▸ Records contained in a dataset:
- Opening Delimiter -

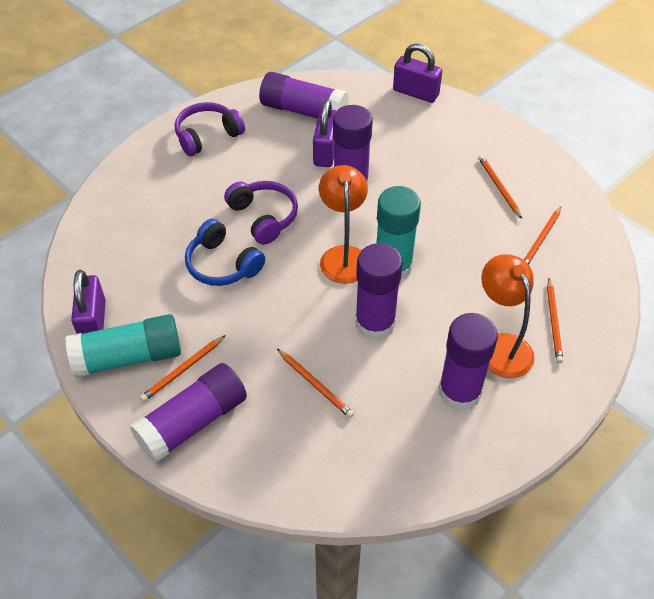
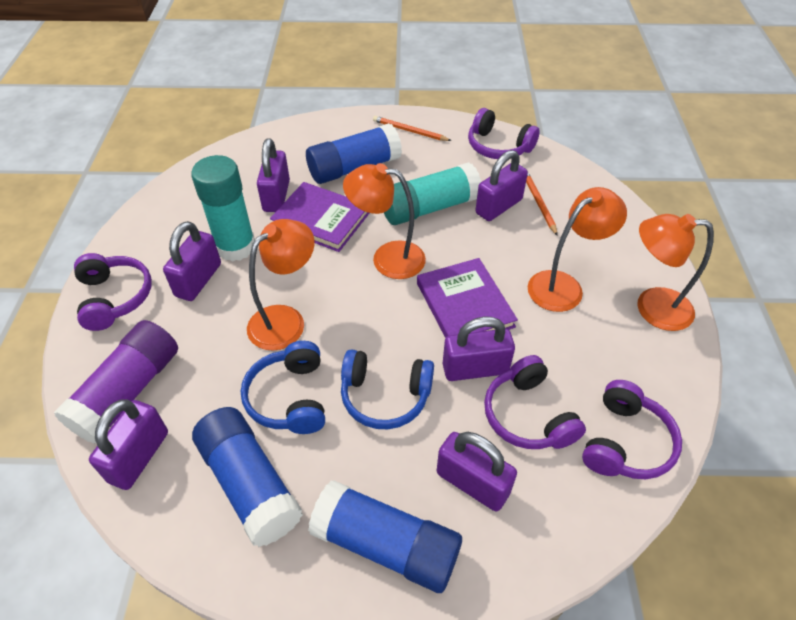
blue glue stick: 0 -> 3
blue headphones: 1 -> 2
orange lamp: 2 -> 4
orange pencil: 5 -> 2
purple book: 0 -> 2
purple glue stick: 5 -> 1
purple headphones: 2 -> 4
purple padlock: 3 -> 6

- Closing Delimiter -

▸ WHAT THE TASK REQUIRES: Wherever a line of the records above contains the string "blue", copy that line out.

▸ RESPONSE TO THE EXERCISE:
blue glue stick: 0 -> 3
blue headphones: 1 -> 2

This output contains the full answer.